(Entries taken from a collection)
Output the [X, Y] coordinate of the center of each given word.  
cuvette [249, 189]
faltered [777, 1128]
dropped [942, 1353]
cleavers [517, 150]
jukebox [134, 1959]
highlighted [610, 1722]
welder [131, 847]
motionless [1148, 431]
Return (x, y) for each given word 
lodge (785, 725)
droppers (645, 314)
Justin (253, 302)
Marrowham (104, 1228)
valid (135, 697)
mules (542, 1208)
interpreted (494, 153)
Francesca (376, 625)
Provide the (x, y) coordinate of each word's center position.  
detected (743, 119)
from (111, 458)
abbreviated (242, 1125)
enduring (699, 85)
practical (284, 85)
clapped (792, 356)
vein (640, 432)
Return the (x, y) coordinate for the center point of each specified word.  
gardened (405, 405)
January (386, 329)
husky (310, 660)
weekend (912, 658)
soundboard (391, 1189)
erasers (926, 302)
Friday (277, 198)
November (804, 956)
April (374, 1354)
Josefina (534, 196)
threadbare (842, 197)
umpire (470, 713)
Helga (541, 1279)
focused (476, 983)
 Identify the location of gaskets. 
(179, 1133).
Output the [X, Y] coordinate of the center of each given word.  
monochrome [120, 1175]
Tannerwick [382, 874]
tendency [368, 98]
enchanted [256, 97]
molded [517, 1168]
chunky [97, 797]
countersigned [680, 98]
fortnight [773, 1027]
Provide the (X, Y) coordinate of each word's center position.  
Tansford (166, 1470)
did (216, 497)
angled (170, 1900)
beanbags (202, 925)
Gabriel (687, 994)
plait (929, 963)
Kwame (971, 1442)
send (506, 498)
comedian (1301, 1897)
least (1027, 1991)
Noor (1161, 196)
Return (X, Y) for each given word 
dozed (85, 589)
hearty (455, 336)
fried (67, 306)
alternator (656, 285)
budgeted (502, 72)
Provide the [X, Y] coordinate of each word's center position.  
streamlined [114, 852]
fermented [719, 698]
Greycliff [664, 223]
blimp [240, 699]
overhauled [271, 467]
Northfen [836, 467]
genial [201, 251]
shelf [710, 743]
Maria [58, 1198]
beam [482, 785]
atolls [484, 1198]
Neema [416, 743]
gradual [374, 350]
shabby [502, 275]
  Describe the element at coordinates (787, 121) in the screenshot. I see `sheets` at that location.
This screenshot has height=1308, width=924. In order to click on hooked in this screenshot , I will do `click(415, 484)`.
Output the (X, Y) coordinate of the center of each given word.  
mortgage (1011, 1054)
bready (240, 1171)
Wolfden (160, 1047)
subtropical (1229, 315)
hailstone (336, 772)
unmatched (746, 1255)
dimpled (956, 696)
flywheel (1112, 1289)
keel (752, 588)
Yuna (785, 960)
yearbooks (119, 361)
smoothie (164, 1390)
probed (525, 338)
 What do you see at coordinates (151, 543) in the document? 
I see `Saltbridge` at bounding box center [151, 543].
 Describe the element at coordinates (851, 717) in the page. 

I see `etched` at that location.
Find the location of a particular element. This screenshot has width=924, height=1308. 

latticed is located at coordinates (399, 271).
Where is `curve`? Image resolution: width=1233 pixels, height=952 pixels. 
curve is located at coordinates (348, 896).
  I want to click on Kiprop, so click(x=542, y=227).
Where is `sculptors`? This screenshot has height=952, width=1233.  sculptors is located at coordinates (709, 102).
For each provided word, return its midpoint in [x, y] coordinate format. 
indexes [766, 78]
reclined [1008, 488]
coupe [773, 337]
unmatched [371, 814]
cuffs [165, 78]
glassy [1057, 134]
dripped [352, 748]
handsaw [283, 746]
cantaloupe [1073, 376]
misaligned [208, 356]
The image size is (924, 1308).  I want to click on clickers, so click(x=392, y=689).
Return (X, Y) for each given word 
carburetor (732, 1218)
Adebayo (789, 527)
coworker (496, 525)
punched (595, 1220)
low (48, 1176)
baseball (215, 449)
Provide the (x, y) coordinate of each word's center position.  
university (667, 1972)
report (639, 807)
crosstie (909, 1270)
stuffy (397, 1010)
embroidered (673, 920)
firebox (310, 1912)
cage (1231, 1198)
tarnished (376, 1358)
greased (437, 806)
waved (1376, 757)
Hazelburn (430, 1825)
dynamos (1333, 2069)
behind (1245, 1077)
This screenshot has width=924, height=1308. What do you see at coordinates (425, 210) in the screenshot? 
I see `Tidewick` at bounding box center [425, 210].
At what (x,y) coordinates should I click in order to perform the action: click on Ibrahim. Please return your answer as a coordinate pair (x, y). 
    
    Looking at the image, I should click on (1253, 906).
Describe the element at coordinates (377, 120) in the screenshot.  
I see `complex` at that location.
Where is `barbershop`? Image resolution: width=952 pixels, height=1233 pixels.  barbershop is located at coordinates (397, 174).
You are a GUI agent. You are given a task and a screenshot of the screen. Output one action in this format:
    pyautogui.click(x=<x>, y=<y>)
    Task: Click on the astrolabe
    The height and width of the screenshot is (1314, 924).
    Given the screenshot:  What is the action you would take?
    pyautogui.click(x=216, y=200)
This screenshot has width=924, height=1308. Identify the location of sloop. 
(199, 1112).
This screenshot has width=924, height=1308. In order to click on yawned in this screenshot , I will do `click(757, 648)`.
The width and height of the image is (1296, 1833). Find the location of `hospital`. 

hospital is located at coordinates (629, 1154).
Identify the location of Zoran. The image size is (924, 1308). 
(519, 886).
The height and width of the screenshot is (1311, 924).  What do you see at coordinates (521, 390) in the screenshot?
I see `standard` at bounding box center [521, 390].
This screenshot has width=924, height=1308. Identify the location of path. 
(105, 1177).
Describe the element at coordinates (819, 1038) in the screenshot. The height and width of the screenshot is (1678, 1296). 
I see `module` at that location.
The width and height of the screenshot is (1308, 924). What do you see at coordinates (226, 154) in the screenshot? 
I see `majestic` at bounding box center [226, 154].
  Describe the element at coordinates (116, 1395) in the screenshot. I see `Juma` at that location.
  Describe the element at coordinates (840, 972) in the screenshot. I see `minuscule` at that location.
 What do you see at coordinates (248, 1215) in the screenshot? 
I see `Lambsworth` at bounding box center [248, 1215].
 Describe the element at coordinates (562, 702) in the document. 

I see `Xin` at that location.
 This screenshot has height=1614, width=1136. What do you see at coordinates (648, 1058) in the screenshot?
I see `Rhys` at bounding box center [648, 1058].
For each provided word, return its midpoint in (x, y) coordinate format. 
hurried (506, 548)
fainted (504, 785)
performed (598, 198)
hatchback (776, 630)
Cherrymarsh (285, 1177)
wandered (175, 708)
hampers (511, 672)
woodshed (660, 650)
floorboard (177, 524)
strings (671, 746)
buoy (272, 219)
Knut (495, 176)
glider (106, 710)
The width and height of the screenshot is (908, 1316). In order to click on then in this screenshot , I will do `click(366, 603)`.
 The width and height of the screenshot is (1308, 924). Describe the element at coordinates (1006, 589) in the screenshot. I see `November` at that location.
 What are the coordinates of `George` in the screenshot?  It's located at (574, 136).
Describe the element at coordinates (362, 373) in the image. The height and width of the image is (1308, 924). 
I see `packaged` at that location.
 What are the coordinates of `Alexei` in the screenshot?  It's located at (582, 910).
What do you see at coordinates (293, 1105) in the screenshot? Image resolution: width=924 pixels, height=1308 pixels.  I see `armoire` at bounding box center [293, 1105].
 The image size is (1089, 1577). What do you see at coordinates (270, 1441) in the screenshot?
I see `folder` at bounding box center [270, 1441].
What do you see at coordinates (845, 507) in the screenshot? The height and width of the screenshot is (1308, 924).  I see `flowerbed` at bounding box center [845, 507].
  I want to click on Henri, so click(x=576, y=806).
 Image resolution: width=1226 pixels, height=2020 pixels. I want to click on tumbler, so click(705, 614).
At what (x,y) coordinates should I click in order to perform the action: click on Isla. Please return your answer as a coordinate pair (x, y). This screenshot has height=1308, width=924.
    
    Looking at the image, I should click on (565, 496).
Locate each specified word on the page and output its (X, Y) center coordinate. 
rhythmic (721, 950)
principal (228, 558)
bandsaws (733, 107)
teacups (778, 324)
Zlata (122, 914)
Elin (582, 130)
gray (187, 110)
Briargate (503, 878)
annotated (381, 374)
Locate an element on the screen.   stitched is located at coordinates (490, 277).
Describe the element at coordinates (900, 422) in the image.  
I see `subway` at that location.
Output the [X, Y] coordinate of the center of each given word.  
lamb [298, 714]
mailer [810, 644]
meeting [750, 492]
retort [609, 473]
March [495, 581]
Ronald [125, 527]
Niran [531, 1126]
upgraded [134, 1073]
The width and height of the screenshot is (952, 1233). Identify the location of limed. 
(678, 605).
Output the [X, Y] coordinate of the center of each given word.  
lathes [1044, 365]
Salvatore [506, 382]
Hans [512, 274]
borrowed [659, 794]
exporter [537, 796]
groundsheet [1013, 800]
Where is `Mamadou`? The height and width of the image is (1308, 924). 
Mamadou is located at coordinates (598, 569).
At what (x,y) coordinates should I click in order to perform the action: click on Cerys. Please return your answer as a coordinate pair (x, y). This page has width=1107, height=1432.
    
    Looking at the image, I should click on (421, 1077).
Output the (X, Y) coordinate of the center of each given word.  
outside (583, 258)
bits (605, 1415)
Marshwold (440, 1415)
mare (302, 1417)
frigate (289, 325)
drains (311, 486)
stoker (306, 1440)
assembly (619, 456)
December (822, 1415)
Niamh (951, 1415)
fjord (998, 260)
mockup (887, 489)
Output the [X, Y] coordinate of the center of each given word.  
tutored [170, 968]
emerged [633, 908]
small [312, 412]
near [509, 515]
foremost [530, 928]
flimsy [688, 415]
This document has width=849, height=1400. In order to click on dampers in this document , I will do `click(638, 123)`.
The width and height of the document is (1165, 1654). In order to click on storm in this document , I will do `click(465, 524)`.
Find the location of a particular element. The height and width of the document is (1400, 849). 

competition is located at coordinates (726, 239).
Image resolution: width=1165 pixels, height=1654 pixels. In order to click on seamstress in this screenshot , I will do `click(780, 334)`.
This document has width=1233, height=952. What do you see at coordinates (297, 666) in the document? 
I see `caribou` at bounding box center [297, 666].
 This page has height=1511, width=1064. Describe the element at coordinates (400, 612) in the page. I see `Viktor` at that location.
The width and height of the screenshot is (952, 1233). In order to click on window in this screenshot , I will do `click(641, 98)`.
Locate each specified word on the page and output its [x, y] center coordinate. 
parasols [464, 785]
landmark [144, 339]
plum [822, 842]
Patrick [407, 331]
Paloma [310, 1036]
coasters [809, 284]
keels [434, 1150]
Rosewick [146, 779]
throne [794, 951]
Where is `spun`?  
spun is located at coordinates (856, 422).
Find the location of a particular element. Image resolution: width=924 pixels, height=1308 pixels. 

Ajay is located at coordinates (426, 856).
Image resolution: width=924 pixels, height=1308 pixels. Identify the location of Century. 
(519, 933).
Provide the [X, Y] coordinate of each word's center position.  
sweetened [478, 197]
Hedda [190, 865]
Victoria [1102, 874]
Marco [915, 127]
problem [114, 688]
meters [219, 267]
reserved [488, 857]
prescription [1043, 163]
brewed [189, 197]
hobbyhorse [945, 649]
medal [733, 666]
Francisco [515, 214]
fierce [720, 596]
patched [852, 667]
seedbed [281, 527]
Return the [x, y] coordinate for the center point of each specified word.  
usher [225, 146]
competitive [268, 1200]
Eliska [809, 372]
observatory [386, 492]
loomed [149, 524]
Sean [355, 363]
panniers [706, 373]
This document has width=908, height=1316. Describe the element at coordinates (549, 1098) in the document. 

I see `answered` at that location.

■ **PROBLEM REQUIREMENTS**: Quote the rows beginning with the line that contains "glassy [1057, 134]" and continuing through the line that contains "behind (1245, 1077)", both included, reproducing each one verbatim.

■ **OUTPUT FOR THIS EXERCISE**:
glassy [1057, 134]
dripped [352, 748]
handsaw [283, 746]
cantaloupe [1073, 376]
misaligned [208, 356]
The image size is (924, 1308).  I want to click on clickers, so click(x=392, y=689).
Return (X, Y) for each given word 
carburetor (732, 1218)
Adebayo (789, 527)
coworker (496, 525)
punched (595, 1220)
low (48, 1176)
baseball (215, 449)
Provide the (x, y) coordinate of each word's center position.  
university (667, 1972)
report (639, 807)
crosstie (909, 1270)
stuffy (397, 1010)
embroidered (673, 920)
firebox (310, 1912)
cage (1231, 1198)
tarnished (376, 1358)
greased (437, 806)
waved (1376, 757)
Hazelburn (430, 1825)
dynamos (1333, 2069)
behind (1245, 1077)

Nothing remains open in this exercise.